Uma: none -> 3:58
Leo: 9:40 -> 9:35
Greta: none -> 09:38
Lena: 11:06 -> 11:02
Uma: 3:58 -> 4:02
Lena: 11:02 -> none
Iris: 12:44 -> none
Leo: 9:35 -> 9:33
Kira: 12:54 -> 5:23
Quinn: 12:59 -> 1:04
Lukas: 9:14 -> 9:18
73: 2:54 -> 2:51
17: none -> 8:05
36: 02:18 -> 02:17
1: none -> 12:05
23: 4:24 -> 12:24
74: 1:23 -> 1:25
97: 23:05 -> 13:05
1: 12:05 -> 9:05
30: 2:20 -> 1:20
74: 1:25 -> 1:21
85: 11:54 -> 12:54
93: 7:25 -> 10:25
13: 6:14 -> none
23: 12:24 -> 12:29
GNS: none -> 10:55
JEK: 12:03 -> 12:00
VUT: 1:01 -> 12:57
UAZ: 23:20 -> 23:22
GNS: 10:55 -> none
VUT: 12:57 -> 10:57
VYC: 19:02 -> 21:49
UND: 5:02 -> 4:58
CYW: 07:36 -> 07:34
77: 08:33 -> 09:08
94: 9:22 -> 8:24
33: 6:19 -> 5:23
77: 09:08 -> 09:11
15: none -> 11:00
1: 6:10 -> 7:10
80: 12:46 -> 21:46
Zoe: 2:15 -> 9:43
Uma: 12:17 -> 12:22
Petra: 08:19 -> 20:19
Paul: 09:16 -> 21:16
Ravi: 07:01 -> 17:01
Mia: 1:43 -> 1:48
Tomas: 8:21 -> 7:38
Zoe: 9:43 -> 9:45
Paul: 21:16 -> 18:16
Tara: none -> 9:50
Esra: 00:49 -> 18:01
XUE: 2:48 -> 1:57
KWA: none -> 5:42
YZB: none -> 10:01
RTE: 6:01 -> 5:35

========

* _Problem details_
Reproduce every one of the items above, line for line, with no character changed.

* _Right answer_
Uma: none -> 3:58
Leo: 9:40 -> 9:35
Greta: none -> 09:38
Lena: 11:06 -> 11:02
Uma: 3:58 -> 4:02
Lena: 11:02 -> none
Iris: 12:44 -> none
Leo: 9:35 -> 9:33
Kira: 12:54 -> 5:23
Quinn: 12:59 -> 1:04
Lukas: 9:14 -> 9:18
73: 2:54 -> 2:51
17: none -> 8:05
36: 02:18 -> 02:17
1: none -> 12:05
23: 4:24 -> 12:24
74: 1:23 -> 1:25
97: 23:05 -> 13:05
1: 12:05 -> 9:05
30: 2:20 -> 1:20
74: 1:25 -> 1:21
85: 11:54 -> 12:54
93: 7:25 -> 10:25
13: 6:14 -> none
23: 12:24 -> 12:29
GNS: none -> 10:55
JEK: 12:03 -> 12:00
VUT: 1:01 -> 12:57
UAZ: 23:20 -> 23:22
GNS: 10:55 -> none
VUT: 12:57 -> 10:57
VYC: 19:02 -> 21:49
UND: 5:02 -> 4:58
CYW: 07:36 -> 07:34
77: 08:33 -> 09:08
94: 9:22 -> 8:24
33: 6:19 -> 5:23
77: 09:08 -> 09:11
15: none -> 11:00
1: 6:10 -> 7:10
80: 12:46 -> 21:46
Zoe: 2:15 -> 9:43
Uma: 12:17 -> 12:22
Petra: 08:19 -> 20:19
Paul: 09:16 -> 21:16
Ravi: 07:01 -> 17:01
Mia: 1:43 -> 1:48
Tomas: 8:21 -> 7:38
Zoe: 9:43 -> 9:45
Paul: 21:16 -> 18:16
Tara: none -> 9:50
Esra: 00:49 -> 18:01
XUE: 2:48 -> 1:57
KWA: none -> 5:42
YZB: none -> 10:01
RTE: 6:01 -> 5:35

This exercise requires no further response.